> _Raw data_:
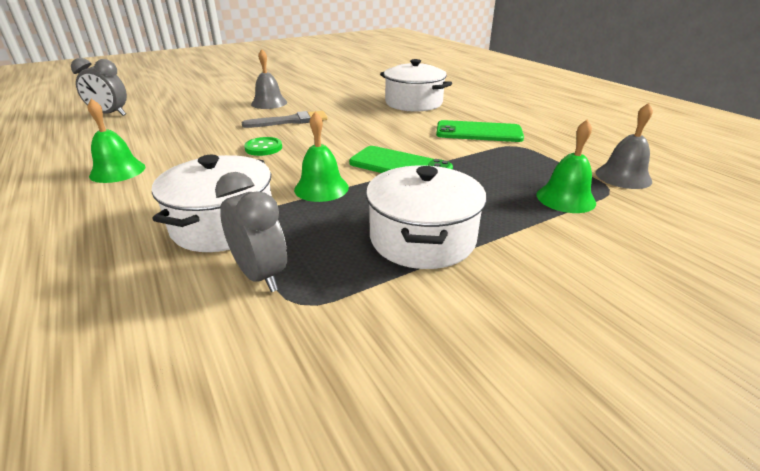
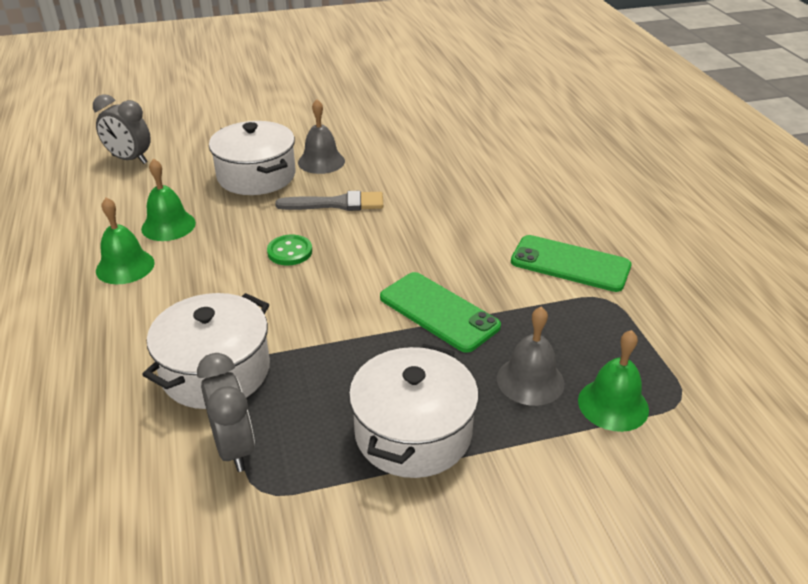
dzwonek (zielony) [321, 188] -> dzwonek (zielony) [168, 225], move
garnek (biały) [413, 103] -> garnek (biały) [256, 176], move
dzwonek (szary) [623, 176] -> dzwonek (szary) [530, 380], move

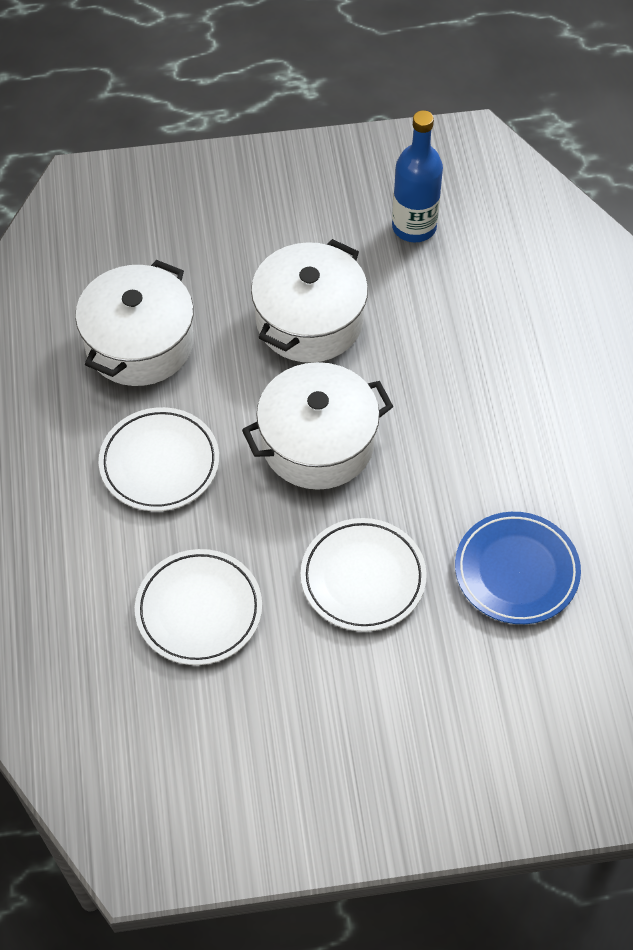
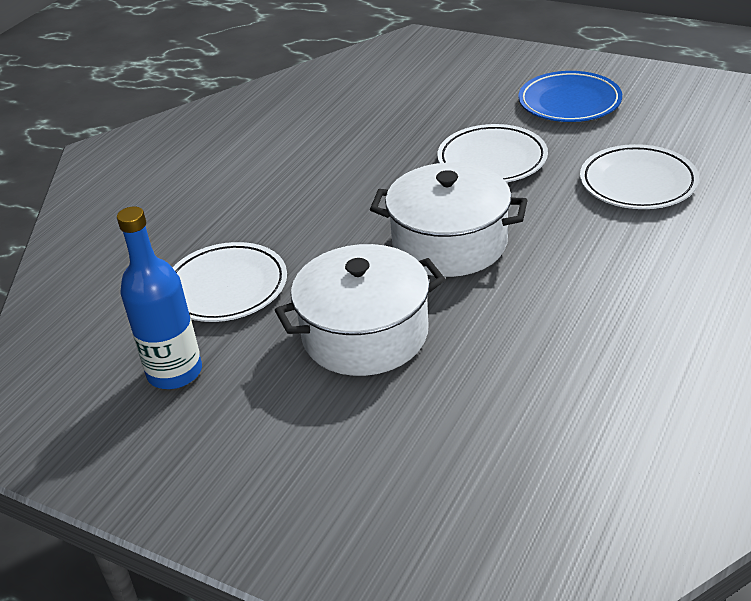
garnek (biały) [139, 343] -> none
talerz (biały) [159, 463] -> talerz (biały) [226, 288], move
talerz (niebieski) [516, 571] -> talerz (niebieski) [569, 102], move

> _Task requirements_: The pictures are not wanted, but every line of the listing should be duplicated exactly.

> _Task solution_:
dzwonek (zielony) [321, 188] -> dzwonek (zielony) [168, 225], move
garnek (biały) [413, 103] -> garnek (biały) [256, 176], move
dzwonek (szary) [623, 176] -> dzwonek (szary) [530, 380], move

garnek (biały) [139, 343] -> none
talerz (biały) [159, 463] -> talerz (biały) [226, 288], move
talerz (niebieski) [516, 571] -> talerz (niebieski) [569, 102], move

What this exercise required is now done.